▶ [ASSIGNMENT]
Retype all entries exactly, skipping pictures.

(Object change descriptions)
---

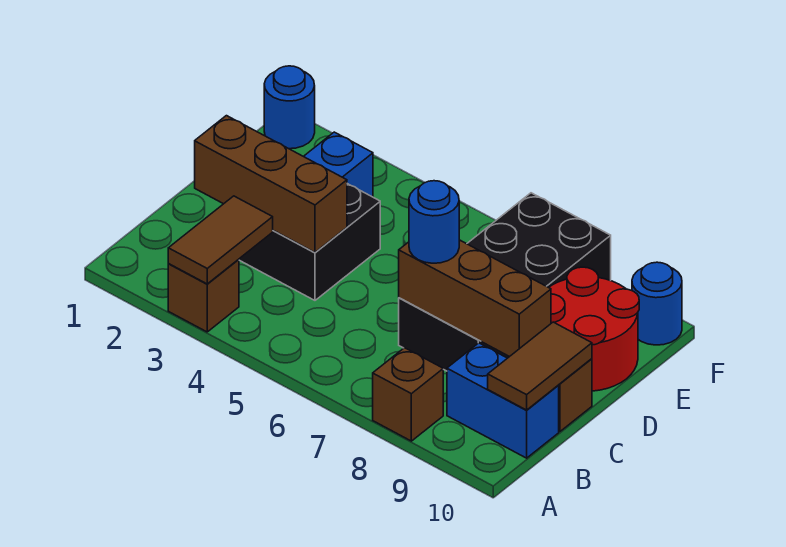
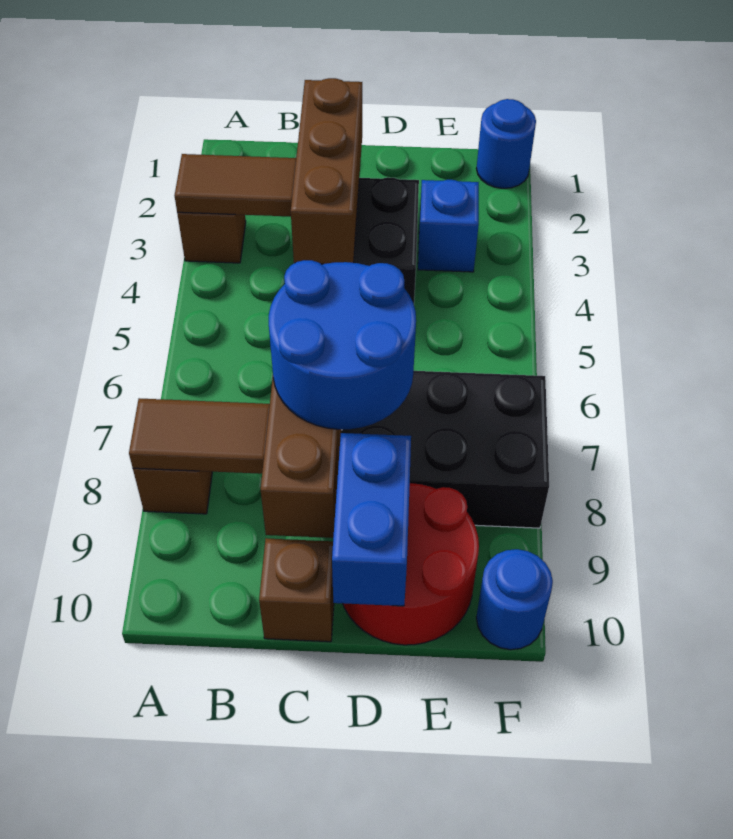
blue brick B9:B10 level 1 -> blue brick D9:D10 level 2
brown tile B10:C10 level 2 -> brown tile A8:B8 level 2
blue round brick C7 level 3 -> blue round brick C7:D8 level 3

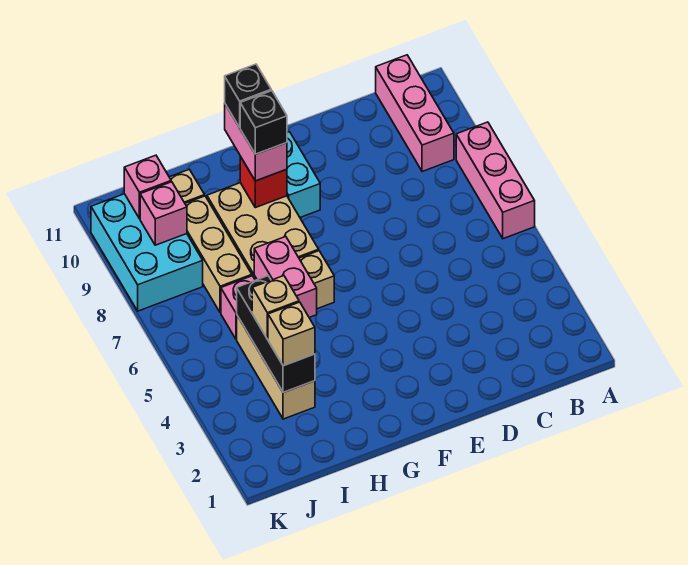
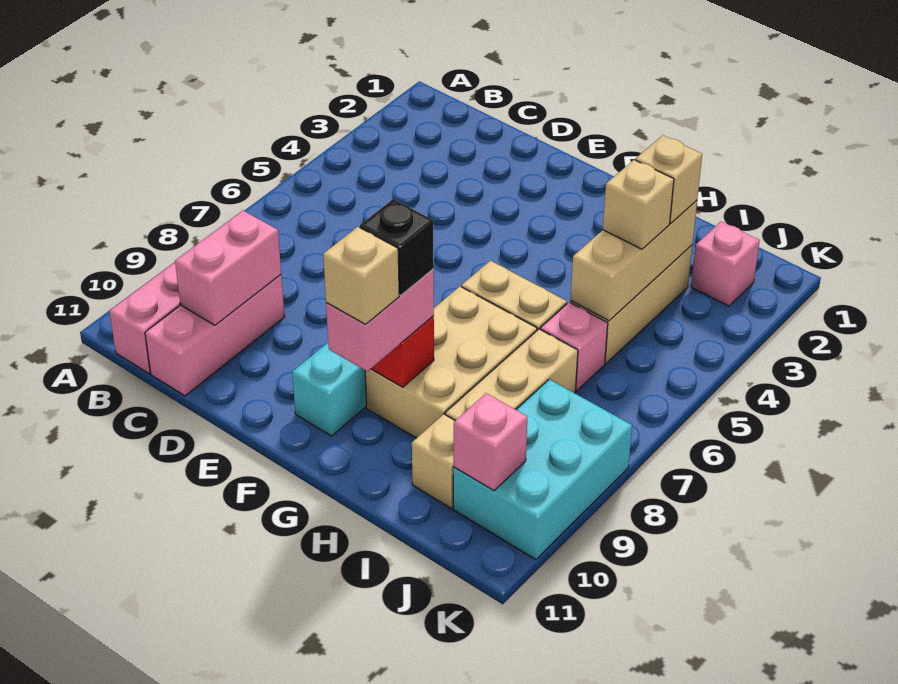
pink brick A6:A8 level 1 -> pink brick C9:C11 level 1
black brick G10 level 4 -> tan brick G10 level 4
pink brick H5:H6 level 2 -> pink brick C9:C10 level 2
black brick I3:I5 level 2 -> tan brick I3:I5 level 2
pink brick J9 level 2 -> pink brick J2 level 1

---

▶ [EXERCISE RESPONSE]
blue brick B9:B10 level 1 -> blue brick D9:D10 level 2
brown tile B10:C10 level 2 -> brown tile A8:B8 level 2
blue round brick C7 level 3 -> blue round brick C7:D8 level 3

pink brick A6:A8 level 1 -> pink brick C9:C11 level 1
black brick G10 level 4 -> tan brick G10 level 4
pink brick H5:H6 level 2 -> pink brick C9:C10 level 2
black brick I3:I5 level 2 -> tan brick I3:I5 level 2
pink brick J9 level 2 -> pink brick J2 level 1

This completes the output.